§ GIVEN RECORDS:
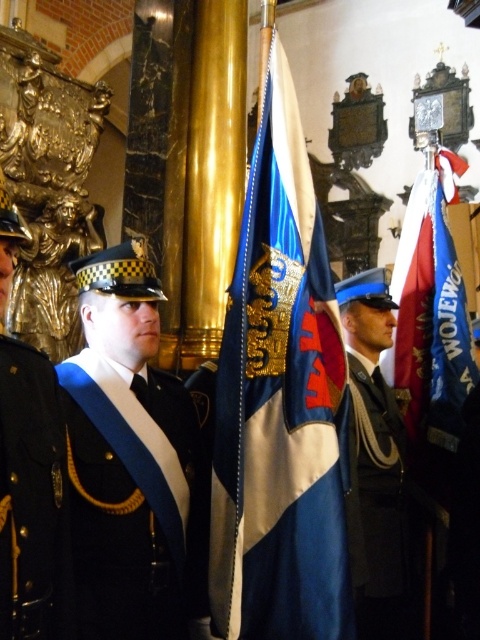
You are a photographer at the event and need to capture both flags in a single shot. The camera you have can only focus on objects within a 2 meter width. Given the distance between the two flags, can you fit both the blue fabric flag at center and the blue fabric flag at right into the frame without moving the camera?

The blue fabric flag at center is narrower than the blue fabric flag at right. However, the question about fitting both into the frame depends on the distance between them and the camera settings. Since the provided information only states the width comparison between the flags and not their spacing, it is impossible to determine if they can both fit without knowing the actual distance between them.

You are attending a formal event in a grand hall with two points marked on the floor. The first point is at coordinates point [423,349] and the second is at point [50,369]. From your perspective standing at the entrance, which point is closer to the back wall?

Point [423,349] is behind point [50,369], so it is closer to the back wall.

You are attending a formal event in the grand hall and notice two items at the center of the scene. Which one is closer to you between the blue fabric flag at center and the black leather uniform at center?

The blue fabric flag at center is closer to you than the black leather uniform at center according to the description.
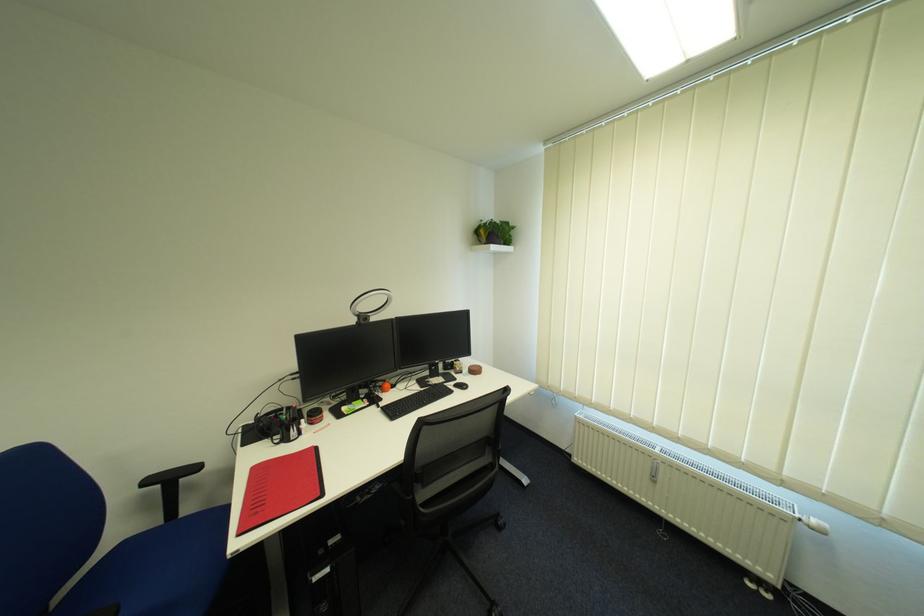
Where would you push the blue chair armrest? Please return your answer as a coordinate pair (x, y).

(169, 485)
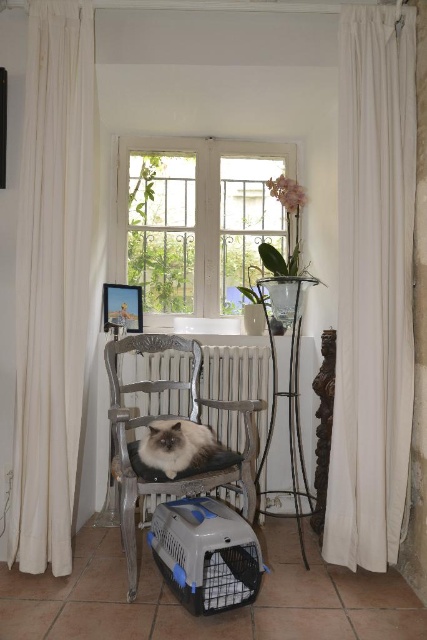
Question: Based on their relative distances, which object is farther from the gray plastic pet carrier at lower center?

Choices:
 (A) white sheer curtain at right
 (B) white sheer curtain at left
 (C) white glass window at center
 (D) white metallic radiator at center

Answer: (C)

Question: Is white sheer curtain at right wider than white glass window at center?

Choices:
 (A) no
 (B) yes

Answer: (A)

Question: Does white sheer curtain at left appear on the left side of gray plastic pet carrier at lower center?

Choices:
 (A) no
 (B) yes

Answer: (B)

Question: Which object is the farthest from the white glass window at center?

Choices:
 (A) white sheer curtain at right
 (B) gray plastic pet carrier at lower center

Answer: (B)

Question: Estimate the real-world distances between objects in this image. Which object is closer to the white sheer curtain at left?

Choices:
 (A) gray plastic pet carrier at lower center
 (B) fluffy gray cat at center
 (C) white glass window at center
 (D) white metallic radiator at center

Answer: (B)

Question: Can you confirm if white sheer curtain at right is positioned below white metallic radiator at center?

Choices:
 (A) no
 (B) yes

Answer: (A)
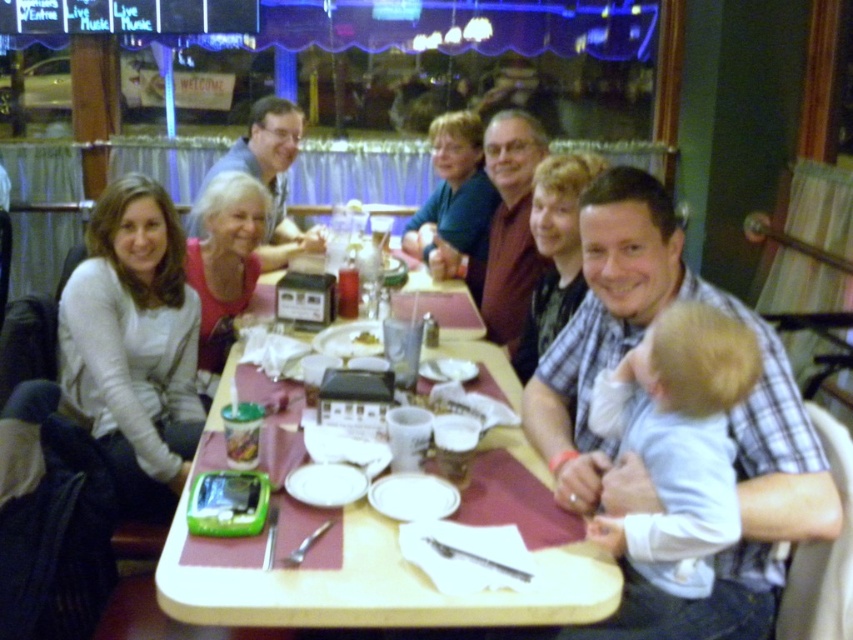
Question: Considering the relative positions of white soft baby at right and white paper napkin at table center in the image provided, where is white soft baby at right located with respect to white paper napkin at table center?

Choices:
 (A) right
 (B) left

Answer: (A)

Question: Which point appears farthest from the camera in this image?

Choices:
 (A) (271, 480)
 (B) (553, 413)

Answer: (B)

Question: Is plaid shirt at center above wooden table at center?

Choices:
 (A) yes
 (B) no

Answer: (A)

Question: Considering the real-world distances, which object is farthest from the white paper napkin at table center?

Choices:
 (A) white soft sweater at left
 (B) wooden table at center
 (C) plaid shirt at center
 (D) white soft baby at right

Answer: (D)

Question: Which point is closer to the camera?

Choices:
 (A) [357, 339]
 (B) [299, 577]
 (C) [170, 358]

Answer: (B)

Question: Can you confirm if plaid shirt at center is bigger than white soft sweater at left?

§ WRITTEN TASK: From the records above, extract each line that contains the word "than", and copy those lines in the order they appear.

§ EXERCISE SOLUTION:
The blue fabric flag at center is narrower than the blue fabric flag at right. However, the question about fitting both into the frame depends on the distance between them and the camera settings. Since the provided information only states the width comparison between the flags and not their spacing, it is impossible to determine if they can both fit without knowing the actual distance between them.
The blue fabric flag at center is closer to you than the black leather uniform at center according to the description.
Question: Is white sheer curtain at right wider than white glass window at center?
Question: Can you confirm if plaid shirt at center is bigger than white soft sweater at left?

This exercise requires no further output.